Lines with the word "brown" in them are the ones to copy from the records.
[Given information Boundary: Start]
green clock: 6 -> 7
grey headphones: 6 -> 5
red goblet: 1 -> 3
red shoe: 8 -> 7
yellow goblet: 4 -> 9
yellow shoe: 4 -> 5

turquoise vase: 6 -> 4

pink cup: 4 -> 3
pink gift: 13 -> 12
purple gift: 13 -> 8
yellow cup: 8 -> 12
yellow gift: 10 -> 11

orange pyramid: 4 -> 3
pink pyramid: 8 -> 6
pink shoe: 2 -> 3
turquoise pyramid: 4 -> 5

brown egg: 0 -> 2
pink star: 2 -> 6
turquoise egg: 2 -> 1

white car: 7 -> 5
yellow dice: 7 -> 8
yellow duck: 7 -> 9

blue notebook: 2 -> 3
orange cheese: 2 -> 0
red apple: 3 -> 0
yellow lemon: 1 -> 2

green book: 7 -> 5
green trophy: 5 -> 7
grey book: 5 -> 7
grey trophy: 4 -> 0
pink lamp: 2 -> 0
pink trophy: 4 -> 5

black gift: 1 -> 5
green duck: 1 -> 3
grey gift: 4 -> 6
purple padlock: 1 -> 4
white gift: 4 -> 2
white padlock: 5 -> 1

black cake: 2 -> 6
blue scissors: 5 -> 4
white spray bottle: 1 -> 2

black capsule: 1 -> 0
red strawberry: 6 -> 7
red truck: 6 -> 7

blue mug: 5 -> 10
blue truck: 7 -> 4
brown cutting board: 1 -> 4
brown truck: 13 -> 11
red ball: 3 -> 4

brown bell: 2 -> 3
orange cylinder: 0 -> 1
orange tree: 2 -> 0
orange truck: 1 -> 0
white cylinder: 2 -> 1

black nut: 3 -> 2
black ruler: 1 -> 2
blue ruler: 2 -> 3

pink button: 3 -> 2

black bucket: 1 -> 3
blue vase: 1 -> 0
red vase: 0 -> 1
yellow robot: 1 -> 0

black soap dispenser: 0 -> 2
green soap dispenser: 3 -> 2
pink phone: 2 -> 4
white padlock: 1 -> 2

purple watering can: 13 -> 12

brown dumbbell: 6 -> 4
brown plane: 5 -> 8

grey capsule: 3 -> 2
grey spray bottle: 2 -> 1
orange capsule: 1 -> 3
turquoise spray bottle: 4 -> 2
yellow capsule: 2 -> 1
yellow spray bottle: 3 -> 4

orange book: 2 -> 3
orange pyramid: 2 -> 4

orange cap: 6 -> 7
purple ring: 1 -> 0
[Given information Boundary: End]
Problem solution:
brown egg: 0 -> 2
brown cutting board: 1 -> 4
brown truck: 13 -> 11
brown bell: 2 -> 3
brown dumbbell: 6 -> 4
brown plane: 5 -> 8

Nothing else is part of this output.